→ DATA EXTRACT:
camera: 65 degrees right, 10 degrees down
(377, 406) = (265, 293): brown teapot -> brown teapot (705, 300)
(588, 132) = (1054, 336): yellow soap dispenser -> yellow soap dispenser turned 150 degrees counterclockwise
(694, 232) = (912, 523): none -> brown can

→ WHAT THE EXERCISE ASKS: Print all the lines exactly as they occur in the listing.

→ RESULT OF THE EXERCISE:
camera: 65 degrees right, 10 degrees down
(377, 406) = (265, 293): brown teapot -> brown teapot (705, 300)
(588, 132) = (1054, 336): yellow soap dispenser -> yellow soap dispenser turned 150 degrees counterclockwise
(694, 232) = (912, 523): none -> brown can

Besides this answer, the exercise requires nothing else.